*WORK INSTRUCTIONS*: Go line by line through the data below and count those that hold "fish". Return only the number.

─── THE DATA

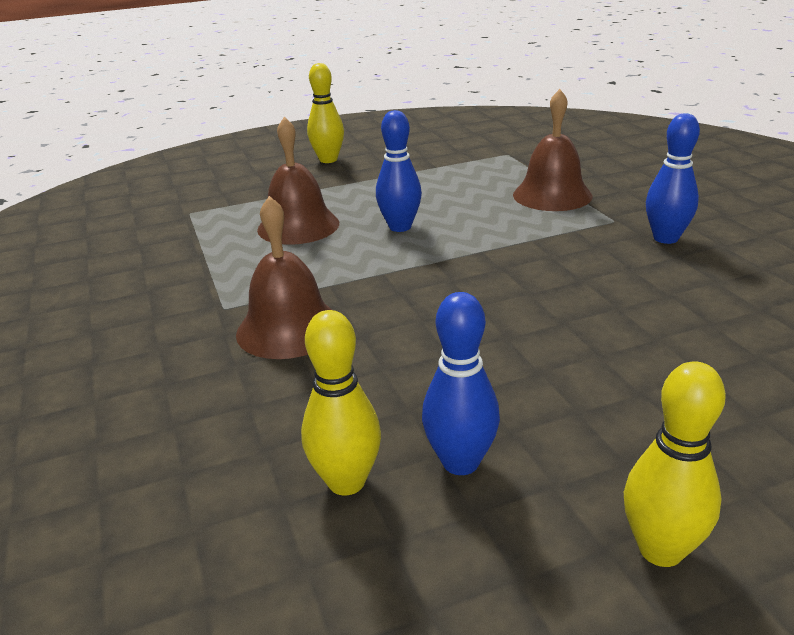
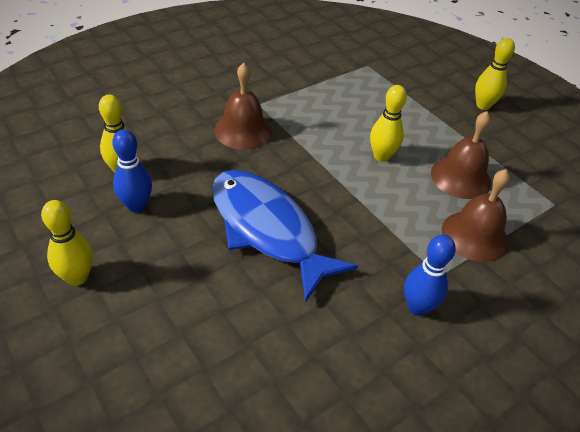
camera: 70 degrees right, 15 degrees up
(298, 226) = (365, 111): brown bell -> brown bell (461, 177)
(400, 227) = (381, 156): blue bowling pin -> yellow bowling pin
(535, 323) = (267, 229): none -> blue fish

──────
─── THE DATA

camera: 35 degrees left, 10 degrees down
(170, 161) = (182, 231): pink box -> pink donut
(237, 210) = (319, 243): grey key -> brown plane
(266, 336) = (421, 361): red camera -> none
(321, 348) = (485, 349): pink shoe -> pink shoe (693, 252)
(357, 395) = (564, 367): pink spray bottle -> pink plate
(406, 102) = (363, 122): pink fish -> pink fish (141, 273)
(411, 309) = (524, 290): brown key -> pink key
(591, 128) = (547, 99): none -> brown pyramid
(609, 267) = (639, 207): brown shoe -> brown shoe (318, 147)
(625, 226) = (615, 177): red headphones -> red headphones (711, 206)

──────

*SOLUTION TO THIS EXERCISE*: 2